[What to produce]
Would you please copy each line of the data in which the string "brown" occurs?

■ ■ ■ ■ ■ ■ ■

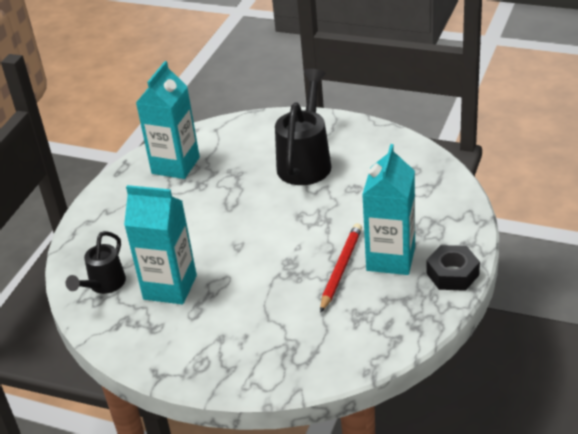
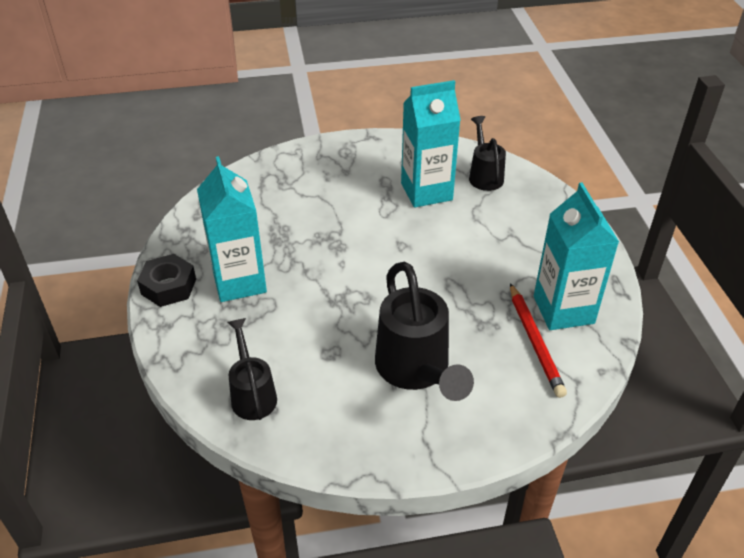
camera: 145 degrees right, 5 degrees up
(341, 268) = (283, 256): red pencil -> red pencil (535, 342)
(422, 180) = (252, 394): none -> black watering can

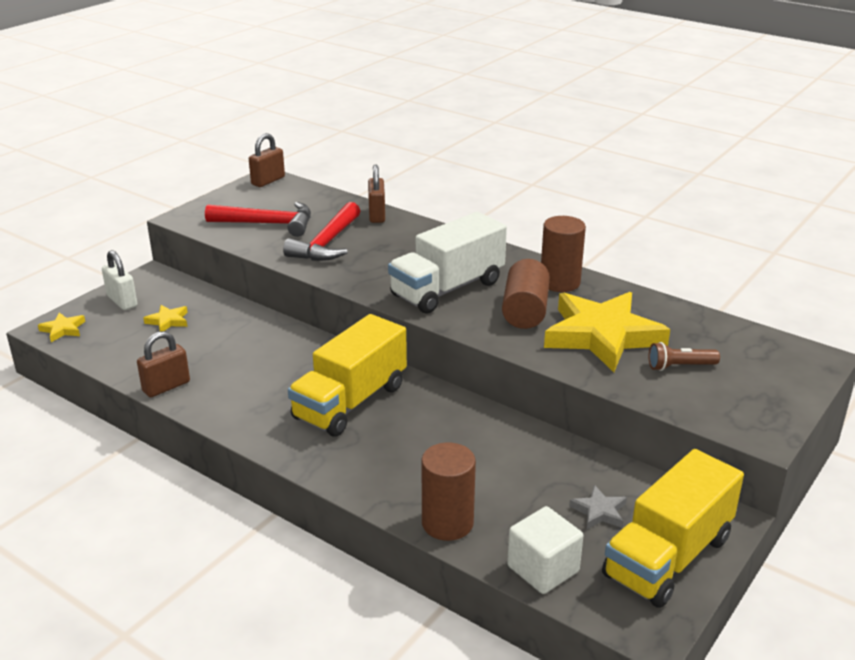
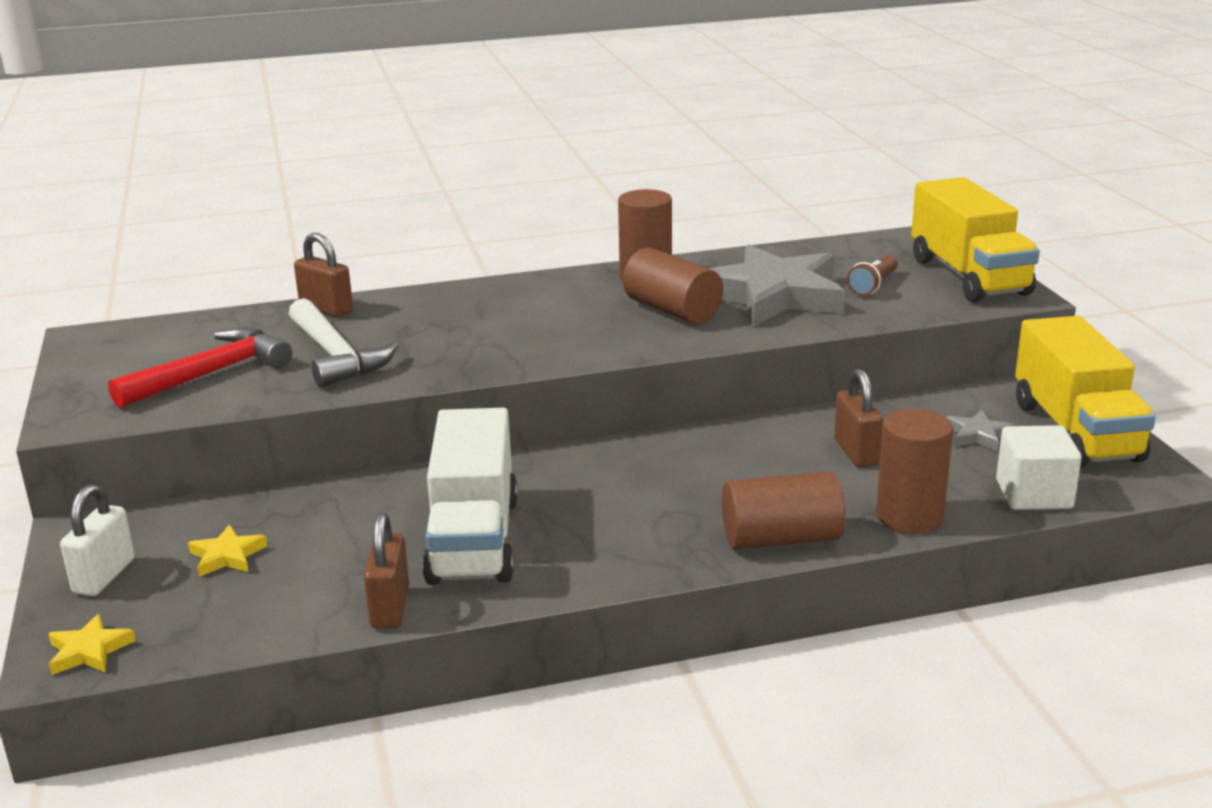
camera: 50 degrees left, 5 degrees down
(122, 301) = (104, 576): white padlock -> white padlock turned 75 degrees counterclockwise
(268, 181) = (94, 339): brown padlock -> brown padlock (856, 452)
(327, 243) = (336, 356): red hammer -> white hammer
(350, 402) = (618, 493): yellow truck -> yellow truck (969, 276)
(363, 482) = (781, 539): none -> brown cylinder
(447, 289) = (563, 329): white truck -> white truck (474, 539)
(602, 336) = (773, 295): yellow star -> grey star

■ ■ ■ ■ ■ ■ ■

[Task response]
(268, 181) = (94, 339): brown padlock -> brown padlock (856, 452)
(363, 482) = (781, 539): none -> brown cylinder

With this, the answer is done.